DIRECTIVE -> Reproduce every line that appears below, precisely and completely.

== RECORDED INFORMATION

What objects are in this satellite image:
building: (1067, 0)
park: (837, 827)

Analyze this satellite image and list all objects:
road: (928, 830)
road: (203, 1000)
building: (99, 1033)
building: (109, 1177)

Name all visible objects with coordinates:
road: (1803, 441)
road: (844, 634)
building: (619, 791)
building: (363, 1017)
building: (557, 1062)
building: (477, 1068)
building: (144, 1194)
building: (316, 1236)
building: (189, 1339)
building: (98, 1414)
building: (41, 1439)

====

RESULT OF THE EXERCISE ->
What objects are in this satellite image:
building: (1067, 0)
park: (837, 827)

Analyze this satellite image and list all objects:
road: (928, 830)
road: (203, 1000)
building: (99, 1033)
building: (109, 1177)

Name all visible objects with coordinates:
road: (1803, 441)
road: (844, 634)
building: (619, 791)
building: (363, 1017)
building: (557, 1062)
building: (477, 1068)
building: (144, 1194)
building: (316, 1236)
building: (189, 1339)
building: (98, 1414)
building: (41, 1439)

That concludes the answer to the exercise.